%%

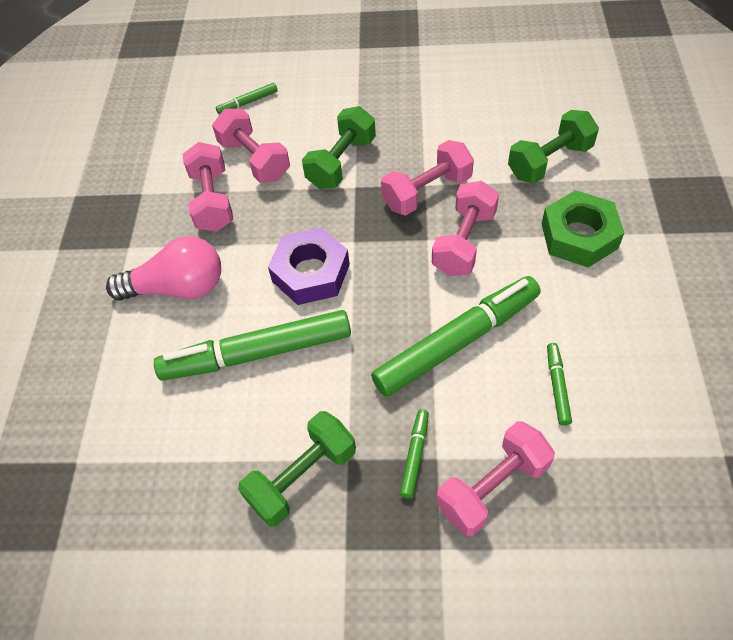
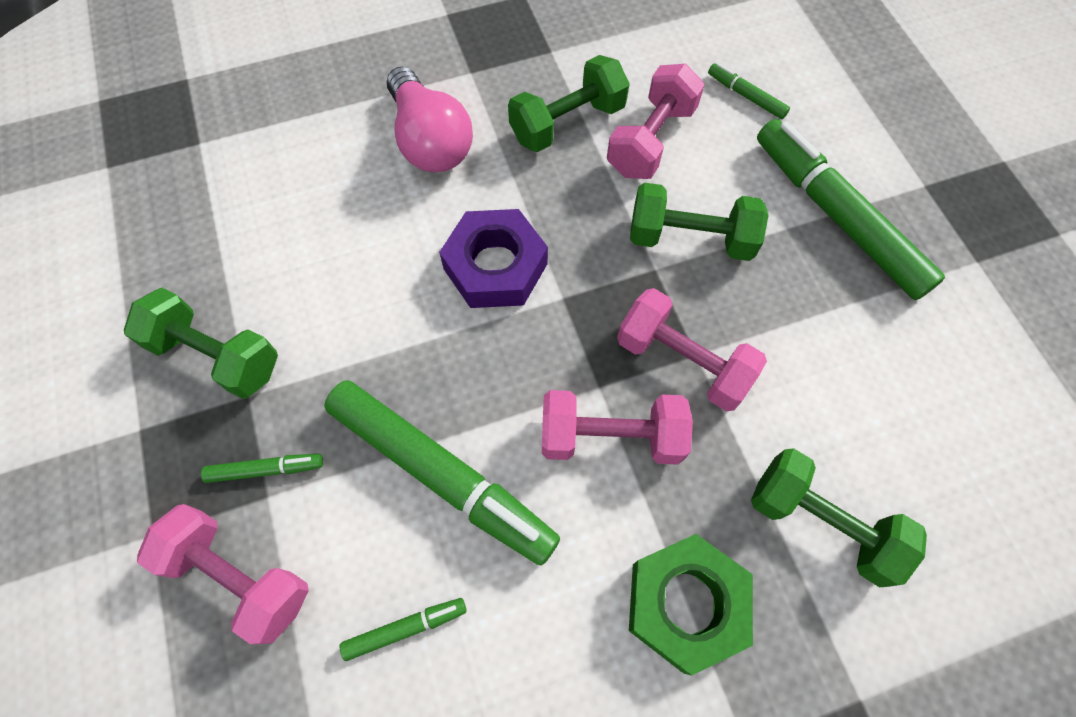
camera: 65 degrees right, 10 degrees up
green marker [154,310,351,381] -> green marker moved to [757,119,945,300]
pink dumbbell [182,142,233,232] -> green dumbbell [508,55,630,152]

%%

▶ _ASSIGNMENT_
The result should be the full listing, retyped exactly and free of pictures.

▶ _FINISHED EXERCISE_
camera: 65 degrees right, 10 degrees up
green marker [154,310,351,381] -> green marker moved to [757,119,945,300]
pink dumbbell [182,142,233,232] -> green dumbbell [508,55,630,152]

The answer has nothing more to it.